__HOW TO COMPLETE THIS TASK__: An identical transcription of the records is required.

Detected change data:
◆ ◆ ◆
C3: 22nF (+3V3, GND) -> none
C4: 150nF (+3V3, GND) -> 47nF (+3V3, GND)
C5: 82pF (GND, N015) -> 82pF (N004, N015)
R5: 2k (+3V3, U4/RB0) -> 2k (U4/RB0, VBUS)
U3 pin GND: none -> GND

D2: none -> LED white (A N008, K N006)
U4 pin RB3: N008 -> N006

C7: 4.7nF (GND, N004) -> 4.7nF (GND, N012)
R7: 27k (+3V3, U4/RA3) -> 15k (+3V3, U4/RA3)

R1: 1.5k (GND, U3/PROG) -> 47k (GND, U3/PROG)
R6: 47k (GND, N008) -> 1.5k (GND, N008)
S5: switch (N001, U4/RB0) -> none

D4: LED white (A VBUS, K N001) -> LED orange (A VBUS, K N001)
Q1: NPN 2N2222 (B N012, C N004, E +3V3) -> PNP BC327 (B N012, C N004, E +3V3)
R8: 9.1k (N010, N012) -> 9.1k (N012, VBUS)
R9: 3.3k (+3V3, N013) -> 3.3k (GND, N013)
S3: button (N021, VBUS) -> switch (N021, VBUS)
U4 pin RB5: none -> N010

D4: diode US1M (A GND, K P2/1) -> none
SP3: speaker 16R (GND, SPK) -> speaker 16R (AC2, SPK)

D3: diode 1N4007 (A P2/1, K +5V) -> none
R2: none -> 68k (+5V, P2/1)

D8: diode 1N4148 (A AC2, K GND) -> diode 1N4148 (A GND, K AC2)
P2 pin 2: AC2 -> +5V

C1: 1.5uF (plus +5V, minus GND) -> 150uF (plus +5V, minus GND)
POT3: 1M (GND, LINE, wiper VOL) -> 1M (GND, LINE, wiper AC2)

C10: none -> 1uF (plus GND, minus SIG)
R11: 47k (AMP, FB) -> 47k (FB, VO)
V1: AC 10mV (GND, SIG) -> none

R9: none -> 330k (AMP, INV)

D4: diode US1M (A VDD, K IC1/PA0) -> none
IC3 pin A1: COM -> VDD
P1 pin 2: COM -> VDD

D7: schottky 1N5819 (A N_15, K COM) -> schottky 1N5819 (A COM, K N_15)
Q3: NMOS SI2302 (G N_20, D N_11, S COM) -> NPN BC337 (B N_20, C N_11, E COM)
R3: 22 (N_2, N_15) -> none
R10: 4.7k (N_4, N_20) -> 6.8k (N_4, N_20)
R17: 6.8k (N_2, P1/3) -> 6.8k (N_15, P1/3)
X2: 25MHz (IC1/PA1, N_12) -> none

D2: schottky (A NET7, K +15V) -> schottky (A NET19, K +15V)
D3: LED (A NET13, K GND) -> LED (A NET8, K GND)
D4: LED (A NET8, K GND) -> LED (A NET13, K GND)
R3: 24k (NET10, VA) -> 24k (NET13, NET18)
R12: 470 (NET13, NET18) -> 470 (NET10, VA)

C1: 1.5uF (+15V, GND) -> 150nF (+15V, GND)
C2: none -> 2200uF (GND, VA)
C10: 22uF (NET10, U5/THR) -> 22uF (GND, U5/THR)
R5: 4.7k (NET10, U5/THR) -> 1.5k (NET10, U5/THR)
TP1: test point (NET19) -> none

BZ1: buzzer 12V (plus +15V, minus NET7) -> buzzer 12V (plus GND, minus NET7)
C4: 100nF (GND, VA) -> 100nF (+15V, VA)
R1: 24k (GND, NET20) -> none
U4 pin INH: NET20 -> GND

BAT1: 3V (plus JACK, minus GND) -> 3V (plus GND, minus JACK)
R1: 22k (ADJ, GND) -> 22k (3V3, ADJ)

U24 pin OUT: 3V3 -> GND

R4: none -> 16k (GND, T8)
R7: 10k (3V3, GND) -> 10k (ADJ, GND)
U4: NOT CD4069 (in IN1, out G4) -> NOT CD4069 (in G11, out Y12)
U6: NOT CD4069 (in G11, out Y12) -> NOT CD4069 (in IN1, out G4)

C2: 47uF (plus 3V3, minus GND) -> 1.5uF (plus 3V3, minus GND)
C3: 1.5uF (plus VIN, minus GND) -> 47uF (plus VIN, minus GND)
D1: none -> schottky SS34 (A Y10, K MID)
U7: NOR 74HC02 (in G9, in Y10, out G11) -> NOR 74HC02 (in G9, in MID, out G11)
◆ ◆ ◆
__EXERCISE SOLUTION__:
C3: 22nF (+3V3, GND) -> none
C4: 150nF (+3V3, GND) -> 47nF (+3V3, GND)
C5: 82pF (GND, N015) -> 82pF (N004, N015)
R5: 2k (+3V3, U4/RB0) -> 2k (U4/RB0, VBUS)
U3 pin GND: none -> GND

D2: none -> LED white (A N008, K N006)
U4 pin RB3: N008 -> N006

C7: 4.7nF (GND, N004) -> 4.7nF (GND, N012)
R7: 27k (+3V3, U4/RA3) -> 15k (+3V3, U4/RA3)

R1: 1.5k (GND, U3/PROG) -> 47k (GND, U3/PROG)
R6: 47k (GND, N008) -> 1.5k (GND, N008)
S5: switch (N001, U4/RB0) -> none

D4: LED white (A VBUS, K N001) -> LED orange (A VBUS, K N001)
Q1: NPN 2N2222 (B N012, C N004, E +3V3) -> PNP BC327 (B N012, C N004, E +3V3)
R8: 9.1k (N010, N012) -> 9.1k (N012, VBUS)
R9: 3.3k (+3V3, N013) -> 3.3k (GND, N013)
S3: button (N021, VBUS) -> switch (N021, VBUS)
U4 pin RB5: none -> N010

D4: diode US1M (A GND, K P2/1) -> none
SP3: speaker 16R (GND, SPK) -> speaker 16R (AC2, SPK)

D3: diode 1N4007 (A P2/1, K +5V) -> none
R2: none -> 68k (+5V, P2/1)

D8: diode 1N4148 (A AC2, K GND) -> diode 1N4148 (A GND, K AC2)
P2 pin 2: AC2 -> +5V

C1: 1.5uF (plus +5V, minus GND) -> 150uF (plus +5V, minus GND)
POT3: 1M (GND, LINE, wiper VOL) -> 1M (GND, LINE, wiper AC2)

C10: none -> 1uF (plus GND, minus SIG)
R11: 47k (AMP, FB) -> 47k (FB, VO)
V1: AC 10mV (GND, SIG) -> none

R9: none -> 330k (AMP, INV)

D4: diode US1M (A VDD, K IC1/PA0) -> none
IC3 pin A1: COM -> VDD
P1 pin 2: COM -> VDD

D7: schottky 1N5819 (A N_15, K COM) -> schottky 1N5819 (A COM, K N_15)
Q3: NMOS SI2302 (G N_20, D N_11, S COM) -> NPN BC337 (B N_20, C N_11, E COM)
R3: 22 (N_2, N_15) -> none
R10: 4.7k (N_4, N_20) -> 6.8k (N_4, N_20)
R17: 6.8k (N_2, P1/3) -> 6.8k (N_15, P1/3)
X2: 25MHz (IC1/PA1, N_12) -> none

D2: schottky (A NET7, K +15V) -> schottky (A NET19, K +15V)
D3: LED (A NET13, K GND) -> LED (A NET8, K GND)
D4: LED (A NET8, K GND) -> LED (A NET13, K GND)
R3: 24k (NET10, VA) -> 24k (NET13, NET18)
R12: 470 (NET13, NET18) -> 470 (NET10, VA)

C1: 1.5uF (+15V, GND) -> 150nF (+15V, GND)
C2: none -> 2200uF (GND, VA)
C10: 22uF (NET10, U5/THR) -> 22uF (GND, U5/THR)
R5: 4.7k (NET10, U5/THR) -> 1.5k (NET10, U5/THR)
TP1: test point (NET19) -> none

BZ1: buzzer 12V (plus +15V, minus NET7) -> buzzer 12V (plus GND, minus NET7)
C4: 100nF (GND, VA) -> 100nF (+15V, VA)
R1: 24k (GND, NET20) -> none
U4 pin INH: NET20 -> GND

BAT1: 3V (plus JACK, minus GND) -> 3V (plus GND, minus JACK)
R1: 22k (ADJ, GND) -> 22k (3V3, ADJ)

U24 pin OUT: 3V3 -> GND

R4: none -> 16k (GND, T8)
R7: 10k (3V3, GND) -> 10k (ADJ, GND)
U4: NOT CD4069 (in IN1, out G4) -> NOT CD4069 (in G11, out Y12)
U6: NOT CD4069 (in G11, out Y12) -> NOT CD4069 (in IN1, out G4)

C2: 47uF (plus 3V3, minus GND) -> 1.5uF (plus 3V3, minus GND)
C3: 1.5uF (plus VIN, minus GND) -> 47uF (plus VIN, minus GND)
D1: none -> schottky SS34 (A Y10, K MID)
U7: NOR 74HC02 (in G9, in Y10, out G11) -> NOR 74HC02 (in G9, in MID, out G11)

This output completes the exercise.